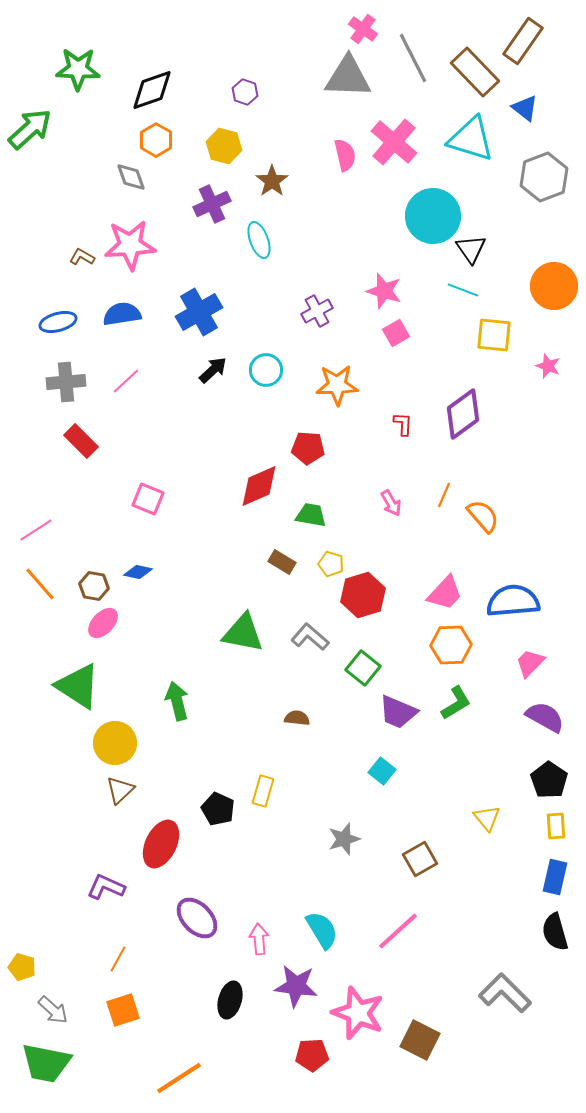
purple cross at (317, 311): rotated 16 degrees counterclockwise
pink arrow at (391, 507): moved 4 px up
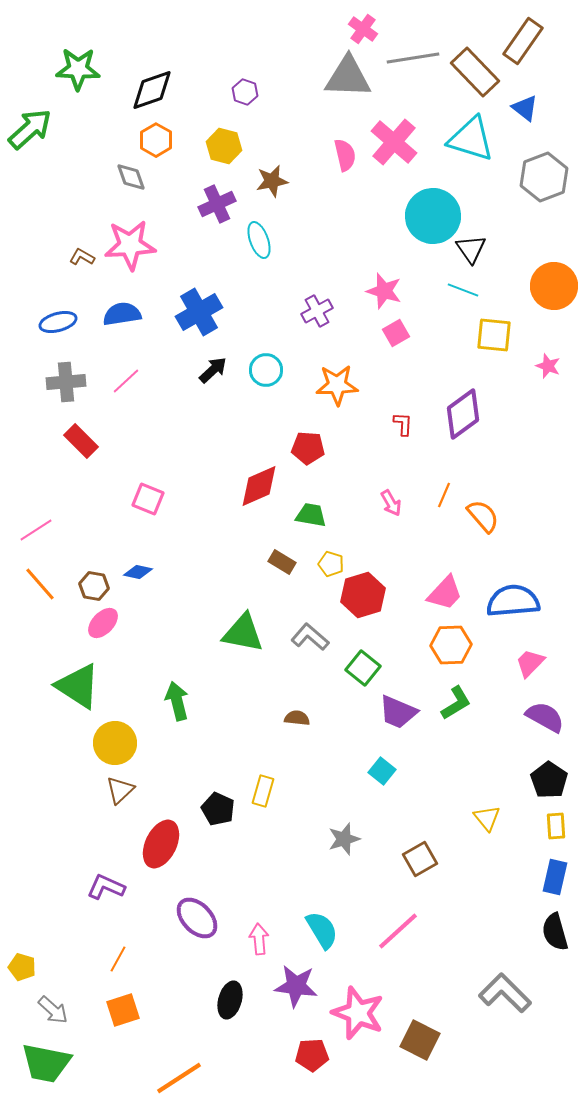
gray line at (413, 58): rotated 72 degrees counterclockwise
brown star at (272, 181): rotated 24 degrees clockwise
purple cross at (212, 204): moved 5 px right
□ □ □ □ □
__Your goal__. Please rewrite all the records above with each "rotated" replaced by "turned" and everything else left unchanged. Leave the pictures out of your answer.

__Answer below__.
purple cross at (317, 311): turned 16 degrees counterclockwise
pink arrow at (391, 507): moved 4 px up
gray line at (413, 58): turned 72 degrees counterclockwise
brown star at (272, 181): turned 24 degrees clockwise
purple cross at (212, 204): moved 5 px right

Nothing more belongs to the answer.